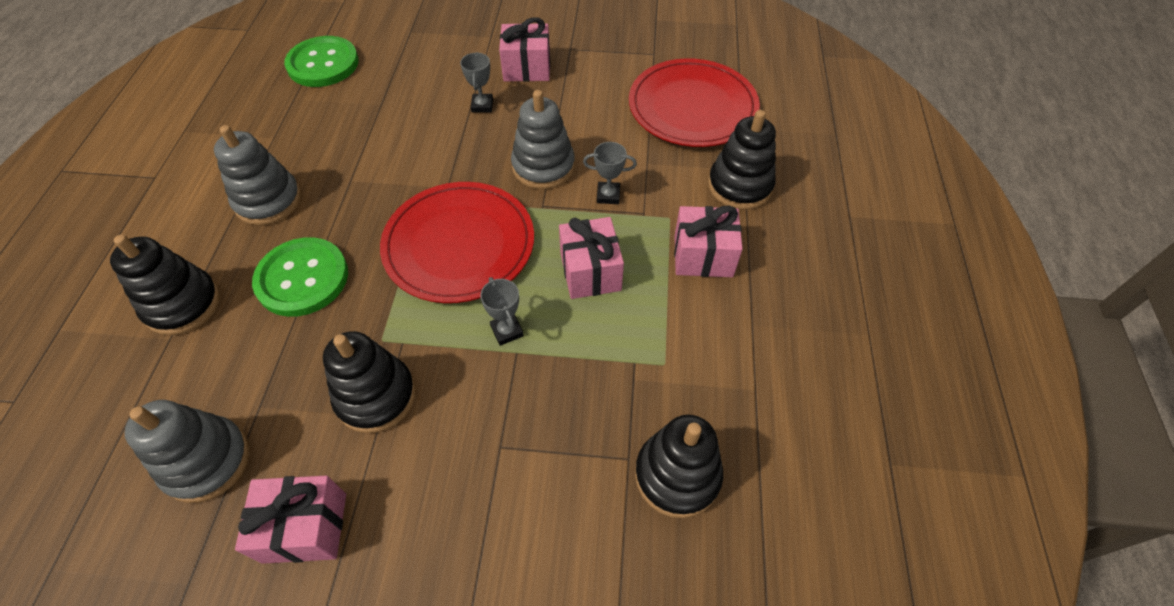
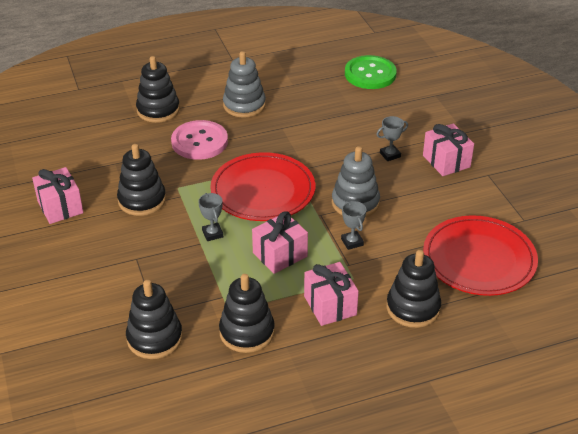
camera: 65 degrees right, 15 degrees down
(207, 461) = (78, 160): grey stacking toy -> none
(302, 278) = (199, 142): green button -> pink button
(507, 331) = (212, 234): grey trophy -> grey trophy turned 60 degrees counterclockwise
(711, 357) = (247, 332): none -> black stacking toy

^^^^^^^^

__TO DO__.
Reproduce the records in full and leave the images behind.

__TASK ANSWER__.
camera: 65 degrees right, 15 degrees down
(207, 461) = (78, 160): grey stacking toy -> none
(302, 278) = (199, 142): green button -> pink button
(507, 331) = (212, 234): grey trophy -> grey trophy turned 60 degrees counterclockwise
(711, 357) = (247, 332): none -> black stacking toy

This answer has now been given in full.